• Exercise description: Reproduce the records word for word, starting at their first line and ending at the line that contains "Retired (1296, 214)", with both of those lines included.
===============
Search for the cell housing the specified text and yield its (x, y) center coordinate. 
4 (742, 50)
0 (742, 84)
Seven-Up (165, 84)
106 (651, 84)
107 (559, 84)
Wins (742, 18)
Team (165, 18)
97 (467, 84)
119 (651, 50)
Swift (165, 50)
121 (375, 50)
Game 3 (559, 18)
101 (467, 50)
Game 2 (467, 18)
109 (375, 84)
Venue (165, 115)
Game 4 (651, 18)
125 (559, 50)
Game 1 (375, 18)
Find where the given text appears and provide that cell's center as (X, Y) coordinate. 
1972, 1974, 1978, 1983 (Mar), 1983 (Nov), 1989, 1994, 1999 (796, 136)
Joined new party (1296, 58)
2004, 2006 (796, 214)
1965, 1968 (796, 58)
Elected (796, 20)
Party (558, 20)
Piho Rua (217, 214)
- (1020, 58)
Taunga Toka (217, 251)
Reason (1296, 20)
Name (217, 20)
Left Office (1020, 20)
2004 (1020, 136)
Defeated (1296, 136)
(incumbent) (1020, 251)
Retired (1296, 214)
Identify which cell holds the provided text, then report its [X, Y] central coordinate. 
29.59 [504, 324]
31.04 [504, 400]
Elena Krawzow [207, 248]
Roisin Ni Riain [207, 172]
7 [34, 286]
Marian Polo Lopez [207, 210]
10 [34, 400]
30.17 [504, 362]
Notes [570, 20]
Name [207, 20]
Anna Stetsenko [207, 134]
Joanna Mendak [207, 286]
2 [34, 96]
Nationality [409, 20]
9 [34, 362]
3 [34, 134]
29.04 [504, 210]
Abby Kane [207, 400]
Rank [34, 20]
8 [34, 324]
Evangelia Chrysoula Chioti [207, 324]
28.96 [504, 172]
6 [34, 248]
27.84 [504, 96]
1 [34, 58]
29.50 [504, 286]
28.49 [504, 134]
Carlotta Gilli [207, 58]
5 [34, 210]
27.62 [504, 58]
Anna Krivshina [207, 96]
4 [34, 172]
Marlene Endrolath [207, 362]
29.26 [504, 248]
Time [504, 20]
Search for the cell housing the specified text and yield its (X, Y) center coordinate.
===============
• Final answer:
Search for the cell housing the specified text and yield its (x, y) center coordinate. 
4 (742, 50)
0 (742, 84)
Seven-Up (165, 84)
106 (651, 84)
107 (559, 84)
Wins (742, 18)
Team (165, 18)
97 (467, 84)
119 (651, 50)
Swift (165, 50)
121 (375, 50)
Game 3 (559, 18)
101 (467, 50)
Game 2 (467, 18)
109 (375, 84)
Venue (165, 115)
Game 4 (651, 18)
125 (559, 50)
Game 1 (375, 18)
Find where the given text appears and provide that cell's center as (X, Y) coordinate. 
1972, 1974, 1978, 1983 (Mar), 1983 (Nov), 1989, 1994, 1999 (796, 136)
Joined new party (1296, 58)
2004, 2006 (796, 214)
1965, 1968 (796, 58)
Elected (796, 20)
Party (558, 20)
Piho Rua (217, 214)
- (1020, 58)
Taunga Toka (217, 251)
Reason (1296, 20)
Name (217, 20)
Left Office (1020, 20)
2004 (1020, 136)
Defeated (1296, 136)
(incumbent) (1020, 251)
Retired (1296, 214)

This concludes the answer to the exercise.